▸ **Problem to work on**
Return, exactly as written, the line containing "to bottom left" and every line after it to the end of the records below, with no pictures.

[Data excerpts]

====

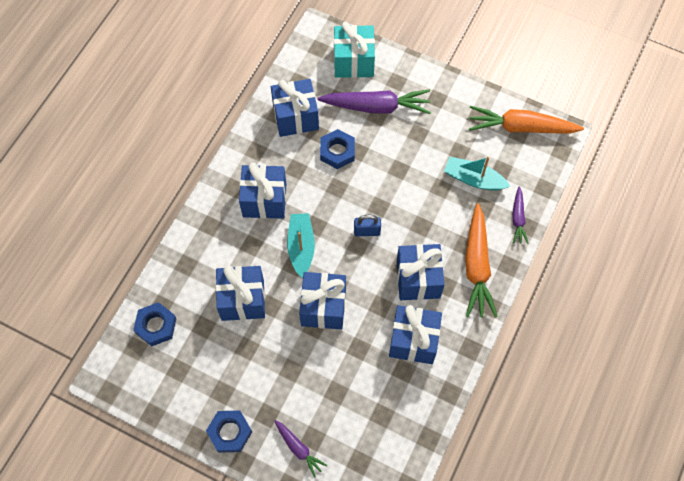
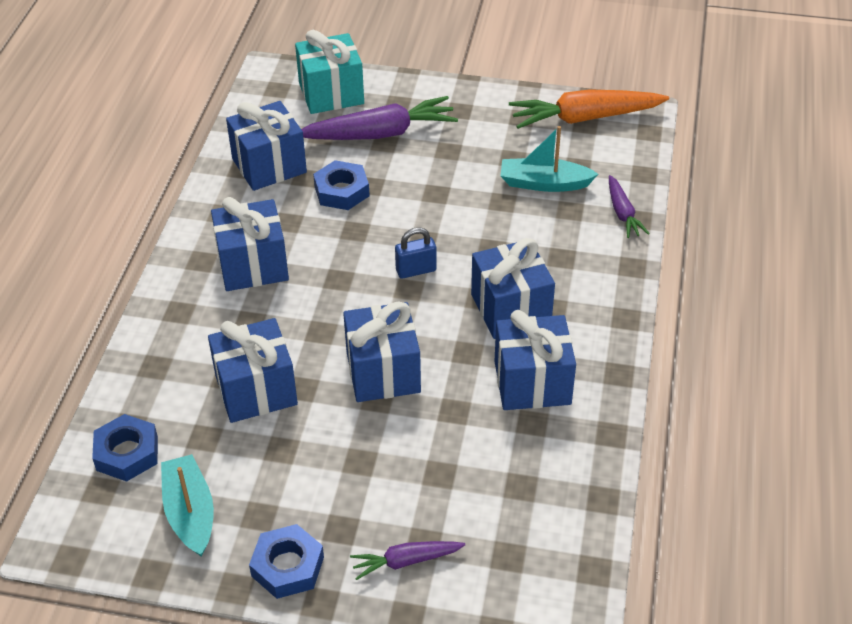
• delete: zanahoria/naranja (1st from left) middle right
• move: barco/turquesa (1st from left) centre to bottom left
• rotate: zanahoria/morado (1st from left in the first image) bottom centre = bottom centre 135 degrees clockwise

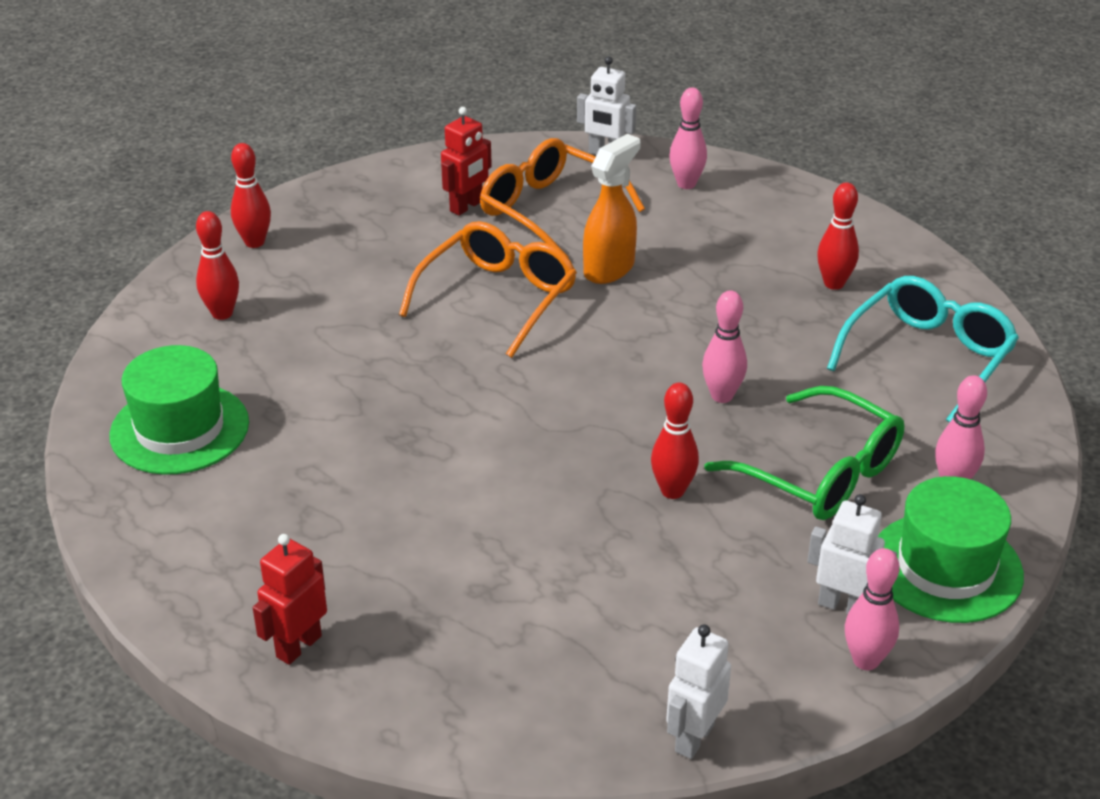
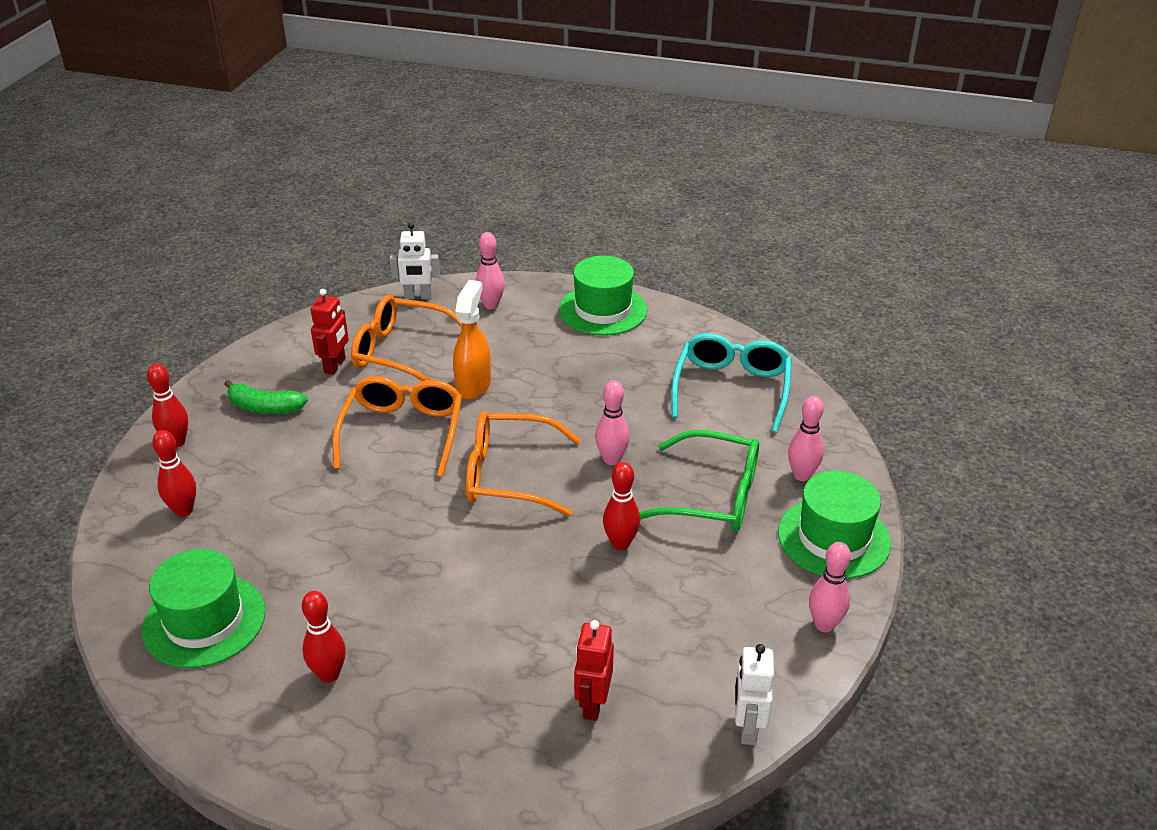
• delete: robot/blanco (3rd from left) bottom right
• insert: plátano/verde middle left
• insert: gafas/naranja (3rd from left) centre
• insert: sombrero/verde (2nd from left) centre
• move: robot/rojo (1st from left in the first image) bottom left to robot/rojo (2nd from left) bottom centre
• move: bolo/rojo (4th from left in the first image) top right to bolo/rojo (3rd from left) bottom left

====

▸ **Written response**
• move: barco/turquesa (1st from left) centre to bottom left
• rotate: zanahoria/morado (1st from left in the first image) bottom centre = bottom centre 135 degrees clockwise

• delete: robot/blanco (3rd from left) bottom right
• insert: plátano/verde middle left
• insert: gafas/naranja (3rd from left) centre
• insert: sombrero/verde (2nd from left) centre
• move: robot/rojo (1st from left in the first image) bottom left to robot/rojo (2nd from left) bottom centre
• move: bolo/rojo (4th from left in the first image) top right to bolo/rojo (3rd from left) bottom left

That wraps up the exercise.